* Challenge *
Return every line of the data below word for word, with nothing changed.

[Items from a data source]
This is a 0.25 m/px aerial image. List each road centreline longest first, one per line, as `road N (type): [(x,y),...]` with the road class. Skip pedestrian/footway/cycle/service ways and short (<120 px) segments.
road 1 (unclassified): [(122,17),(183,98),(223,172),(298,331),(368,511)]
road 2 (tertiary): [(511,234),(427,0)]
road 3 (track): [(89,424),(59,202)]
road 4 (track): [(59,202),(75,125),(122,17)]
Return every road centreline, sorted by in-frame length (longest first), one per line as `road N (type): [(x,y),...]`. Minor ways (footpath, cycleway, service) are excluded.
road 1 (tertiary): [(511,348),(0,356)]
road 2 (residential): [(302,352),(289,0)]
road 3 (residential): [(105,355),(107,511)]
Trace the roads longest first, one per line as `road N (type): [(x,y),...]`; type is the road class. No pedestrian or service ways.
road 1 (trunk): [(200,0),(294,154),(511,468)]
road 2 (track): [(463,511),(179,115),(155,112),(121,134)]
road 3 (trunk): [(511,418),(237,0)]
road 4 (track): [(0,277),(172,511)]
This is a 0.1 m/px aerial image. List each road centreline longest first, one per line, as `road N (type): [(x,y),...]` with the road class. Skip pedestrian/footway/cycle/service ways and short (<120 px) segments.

* Exercise response *
This is a 0.25 m/px aerial image. List each road centreline longest first, one per line, as `road N (type): [(x,y),...]` with the road class. Skip pedestrian/footway/cycle/service ways and short (<120 px) segments.
road 1 (unclassified): [(122,17),(183,98),(223,172),(298,331),(368,511)]
road 2 (tertiary): [(511,234),(427,0)]
road 3 (track): [(89,424),(59,202)]
road 4 (track): [(59,202),(75,125),(122,17)]
Return every road centreline, sorted by in-frame length (longest first), one per line as `road N (type): [(x,y),...]`. Minor ways (footpath, cycleway, service) are excluded.
road 1 (tertiary): [(511,348),(0,356)]
road 2 (residential): [(302,352),(289,0)]
road 3 (residential): [(105,355),(107,511)]
Trace the roads longest first, one per line as `road N (type): [(x,y),...]`; type is the road class. No pedestrian or service ways.
road 1 (trunk): [(200,0),(294,154),(511,468)]
road 2 (track): [(463,511),(179,115),(155,112),(121,134)]
road 3 (trunk): [(511,418),(237,0)]
road 4 (track): [(0,277),(172,511)]
This is a 0.1 m/px aerial image. List each road centreline longest first, one per line, as `road N (type): [(x,y),...]` with the road class. Skip pedestrian/footway/cycle/service ways and short (<120 px) segments.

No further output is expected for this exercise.